Work to be completed
Please copy the text of every item below word for word, leaving out the pictures.
==*==
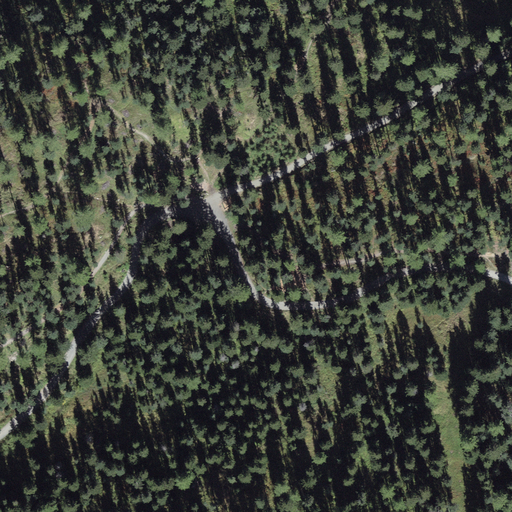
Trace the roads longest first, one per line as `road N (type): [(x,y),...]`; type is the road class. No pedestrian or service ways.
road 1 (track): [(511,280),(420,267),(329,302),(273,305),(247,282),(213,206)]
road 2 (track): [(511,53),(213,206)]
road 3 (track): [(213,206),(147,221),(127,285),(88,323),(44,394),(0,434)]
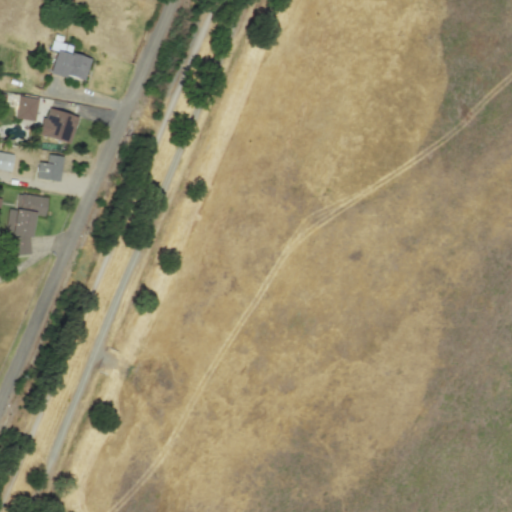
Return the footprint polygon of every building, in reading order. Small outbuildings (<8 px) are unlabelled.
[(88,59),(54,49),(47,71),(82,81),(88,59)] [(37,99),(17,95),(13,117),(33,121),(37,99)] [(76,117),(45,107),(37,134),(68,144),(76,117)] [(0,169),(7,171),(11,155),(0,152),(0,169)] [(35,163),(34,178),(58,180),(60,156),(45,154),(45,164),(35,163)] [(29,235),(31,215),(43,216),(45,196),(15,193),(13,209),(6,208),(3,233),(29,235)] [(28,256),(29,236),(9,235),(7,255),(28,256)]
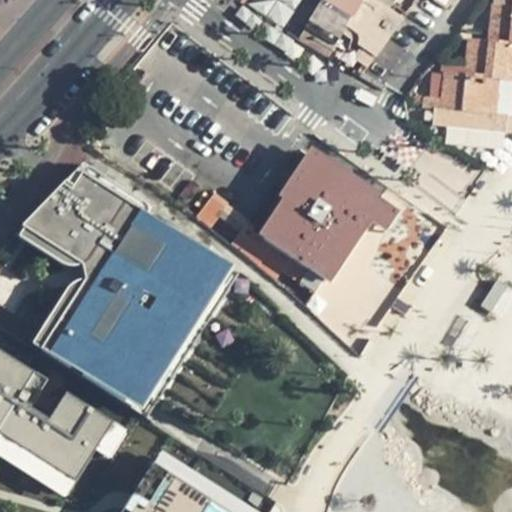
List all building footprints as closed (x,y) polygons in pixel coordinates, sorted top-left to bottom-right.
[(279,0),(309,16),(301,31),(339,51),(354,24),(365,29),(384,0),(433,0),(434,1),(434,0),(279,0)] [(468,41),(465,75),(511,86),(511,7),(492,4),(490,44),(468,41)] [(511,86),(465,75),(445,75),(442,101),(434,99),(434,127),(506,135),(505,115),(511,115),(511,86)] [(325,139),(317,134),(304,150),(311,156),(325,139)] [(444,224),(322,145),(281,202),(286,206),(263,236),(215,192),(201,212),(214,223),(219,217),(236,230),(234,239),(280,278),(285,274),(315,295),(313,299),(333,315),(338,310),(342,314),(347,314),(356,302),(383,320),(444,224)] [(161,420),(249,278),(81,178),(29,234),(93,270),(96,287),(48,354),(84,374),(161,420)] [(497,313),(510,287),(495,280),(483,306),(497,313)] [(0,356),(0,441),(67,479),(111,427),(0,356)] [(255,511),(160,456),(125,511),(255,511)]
==*==
The completed task
Trace the roads longest first, one per line as `road N (type): [(x,y),...]`; type is the road class. No pedestrian or service ways.
road 1 (track): [(511,280),(420,267),(329,302),(273,305),(247,282),(213,206)]
road 2 (track): [(511,53),(213,206)]
road 3 (track): [(213,206),(147,221),(127,285),(88,323),(44,394),(0,434)]
Return the footprint polygon of every building, in reading order. Small outbuildings (<8 px) are unlabelled.
[(88,59),(54,49),(47,71),(82,81),(88,59)] [(37,99),(17,95),(13,117),(33,121),(37,99)] [(76,117),(45,107),(37,134),(68,144),(76,117)] [(0,169),(7,171),(11,155),(0,152),(0,169)] [(35,163),(34,178),(58,180),(60,156),(45,154),(45,164),(35,163)] [(29,235),(31,215),(43,216),(45,196),(15,193),(13,209),(6,208),(3,233),(29,235)] [(28,256),(29,236),(9,235),(7,255),(28,256)]
List all building footprints as closed (x,y) polygons in pixel coordinates, sorted top-left to bottom-right.
[(279,0),(309,16),(301,31),(339,51),(354,24),(365,29),(384,0),(433,0),(434,1),(434,0),(279,0)] [(468,41),(465,75),(511,86),(511,7),(492,4),(490,44),(468,41)] [(511,86),(465,75),(445,75),(442,101),(434,99),(434,127),(506,135),(505,115),(511,115),(511,86)] [(325,139),(317,134),(304,150),(311,156),(325,139)] [(444,224),(322,145),(281,202),(286,206),(263,236),(215,192),(201,212),(214,223),(219,217),(236,230),(234,239),(280,278),(285,274),(315,295),(313,299),(333,315),(338,310),(342,314),(347,314),(356,302),(383,320),(444,224)] [(161,420),(249,278),(81,178),(29,234),(93,270),(96,287),(48,354),(84,374),(161,420)] [(497,313),(510,287),(495,280),(483,306),(497,313)] [(0,356),(0,441),(67,479),(111,427),(0,356)] [(255,511),(160,456),(125,511),(255,511)]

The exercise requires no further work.